▸ **Work to complete**: Your copy should match the entries exactly, with the pictures left out.

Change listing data
Content starts
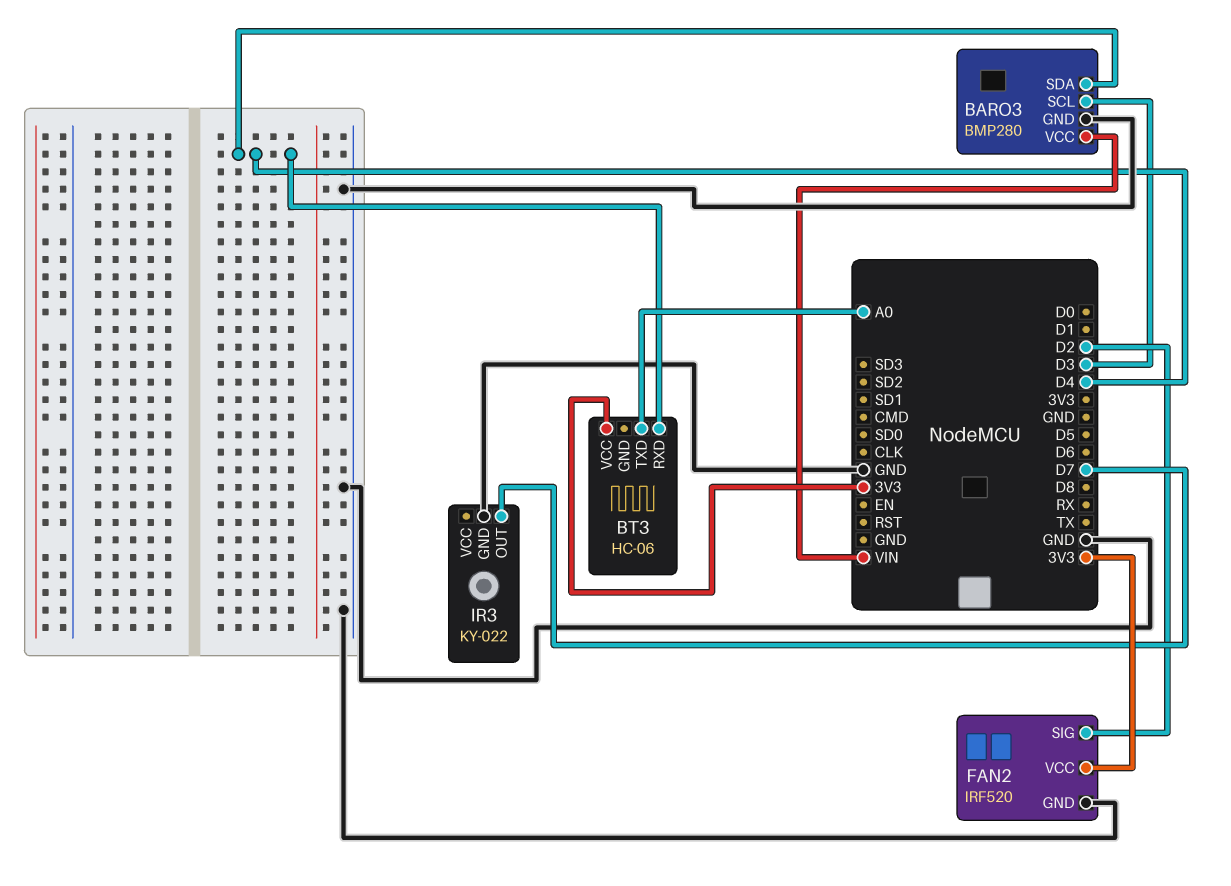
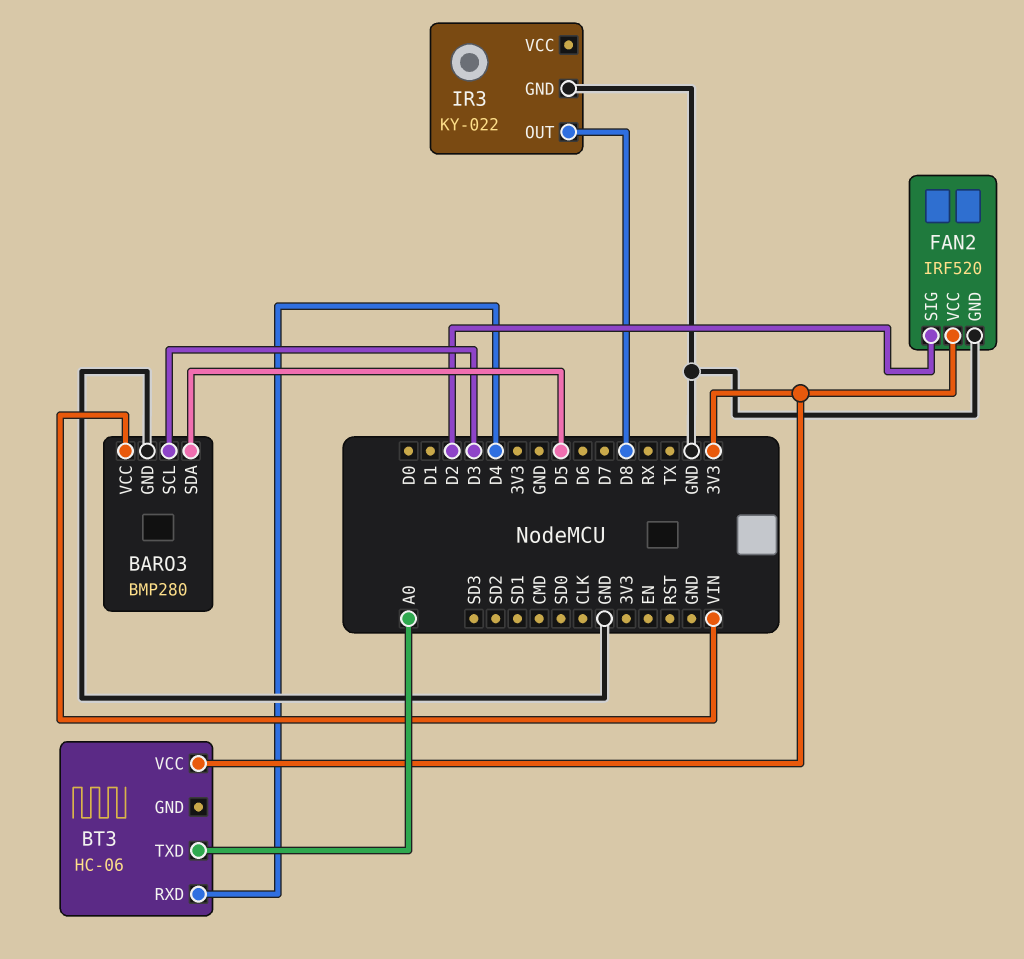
BARO3 pin SDA: D4 -> D5
IR3 pin OUT: D7 -> D8

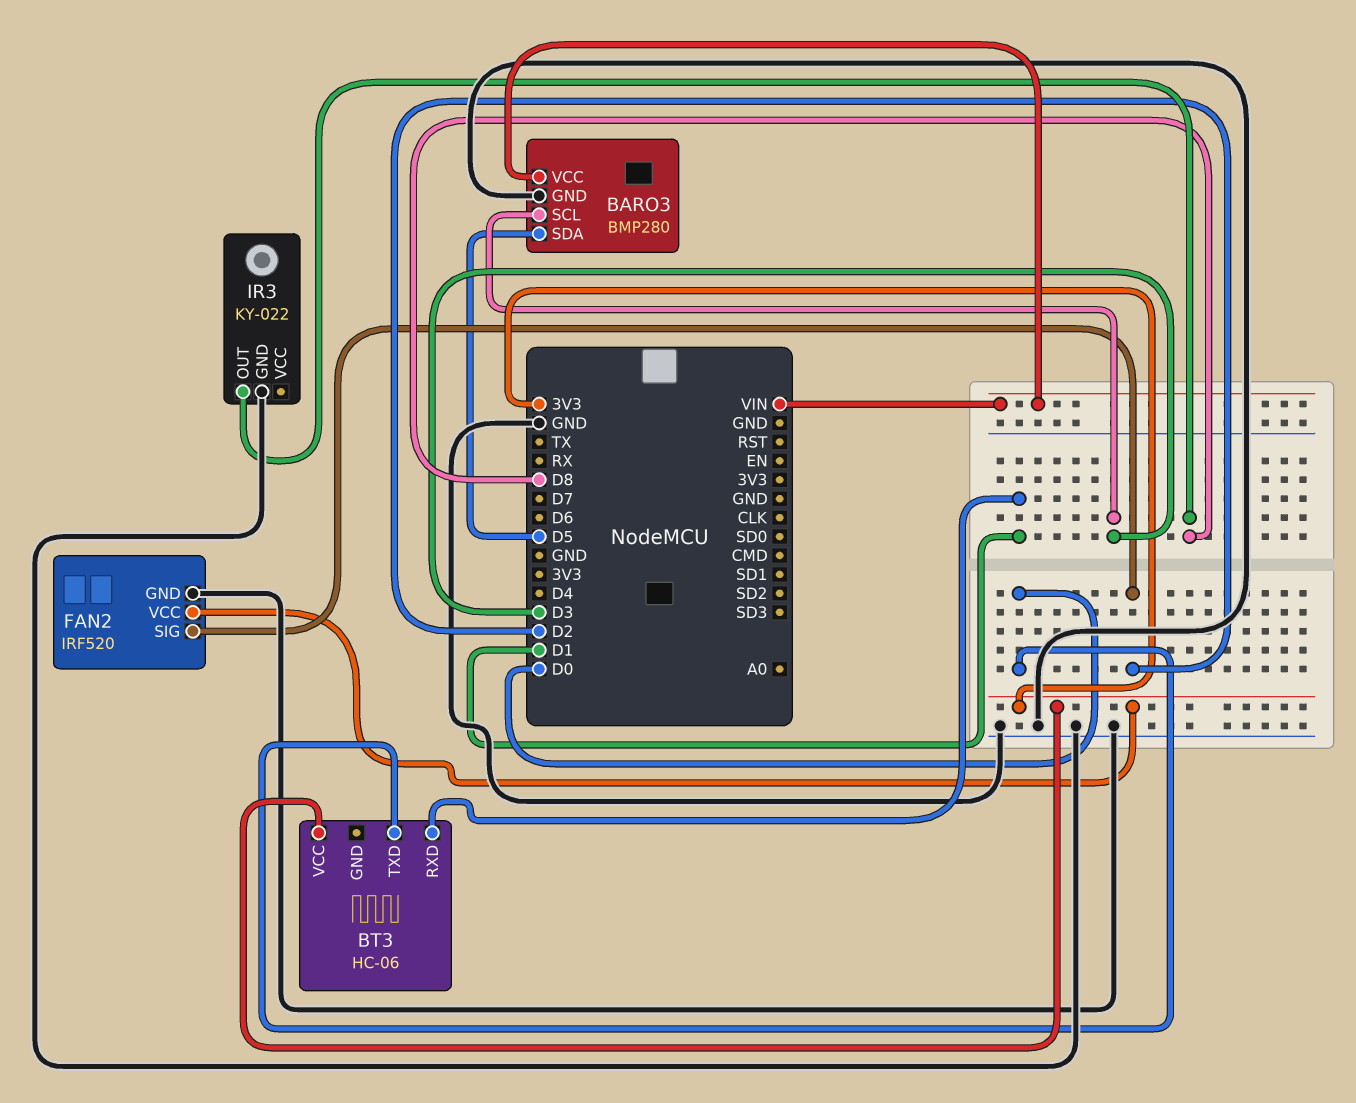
BT3 pin RXD: D4 -> D1
BT3 pin TXD: A0 -> D0

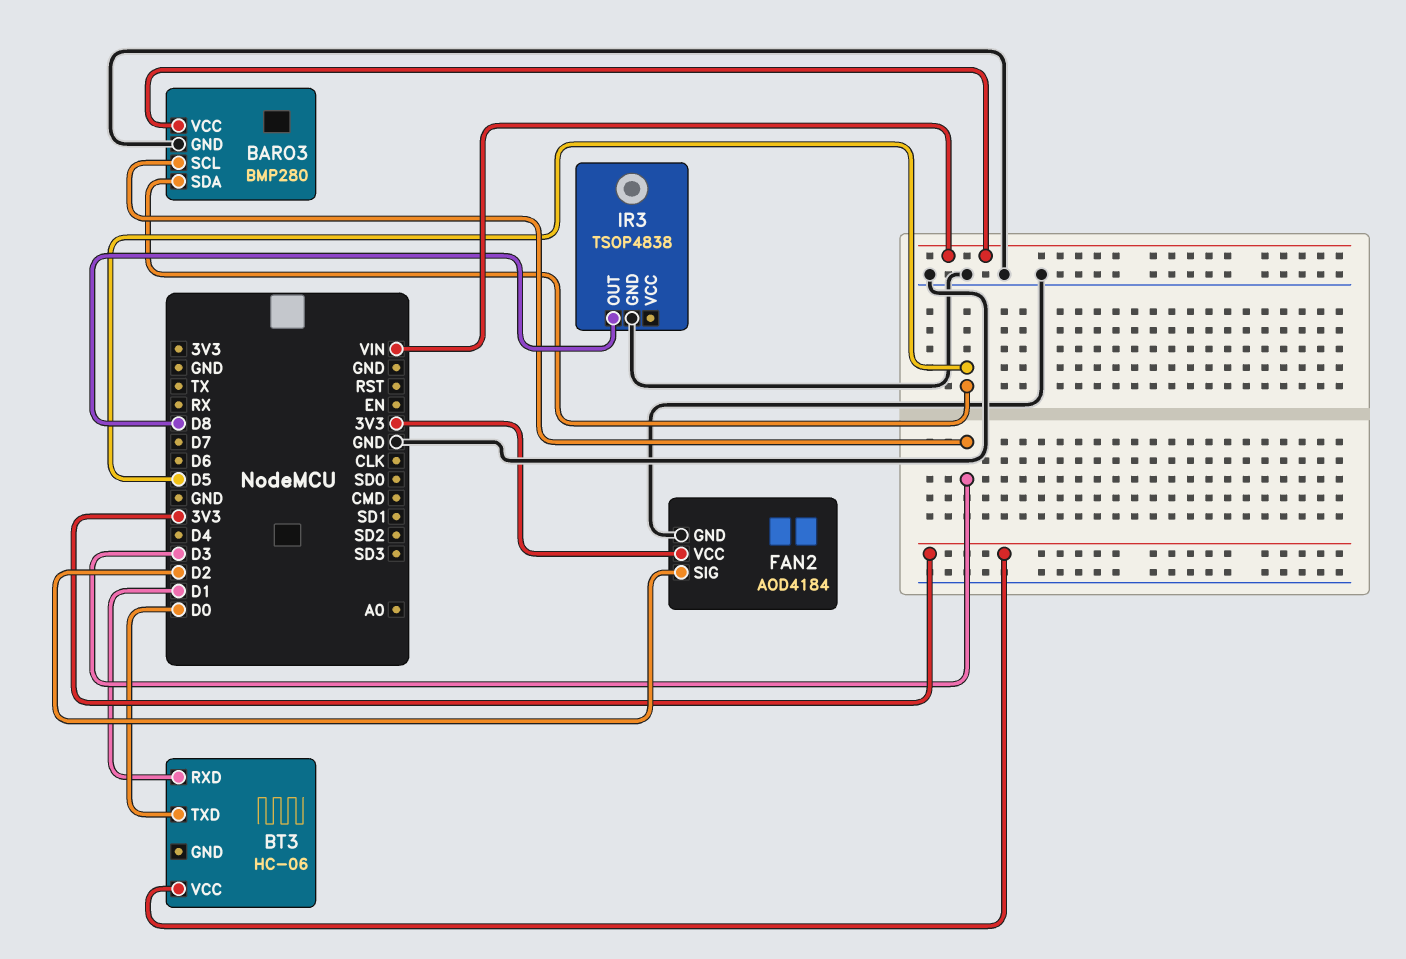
FAN2: IRF520 -> AOD4184
IR3: KY-022 -> TSOP4838

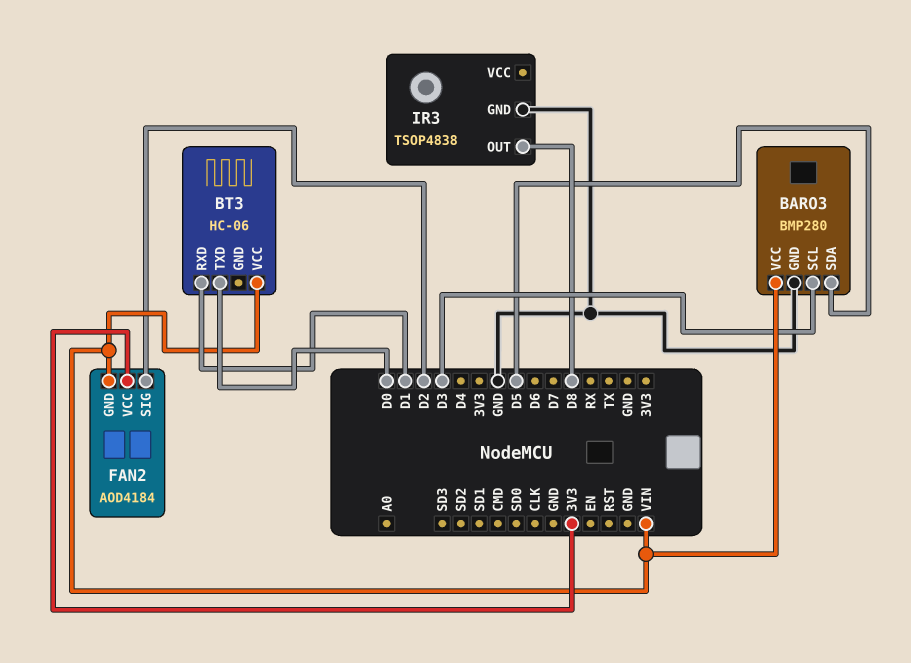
BT3 pin VCC: 3V3 -> VIN
FAN2 pin GND: GND -> VIN

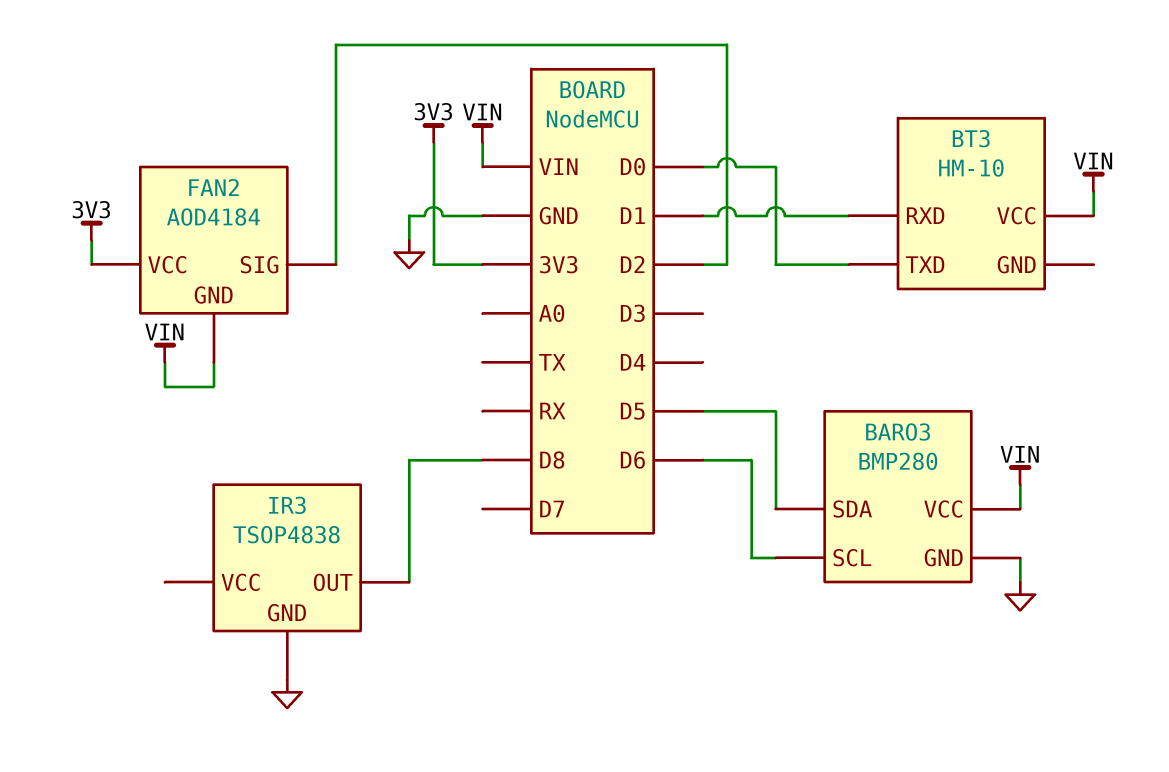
BARO3 pin SCL: D3 -> D6
BT3: HC-06 -> HM-10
Content ends
▸ **Output of the task**:
BARO3 pin SDA: D4 -> D5
IR3 pin OUT: D7 -> D8

BT3 pin RXD: D4 -> D1
BT3 pin TXD: A0 -> D0

FAN2: IRF520 -> AOD4184
IR3: KY-022 -> TSOP4838

BT3 pin VCC: 3V3 -> VIN
FAN2 pin GND: GND -> VIN

BARO3 pin SCL: D3 -> D6
BT3: HC-06 -> HM-10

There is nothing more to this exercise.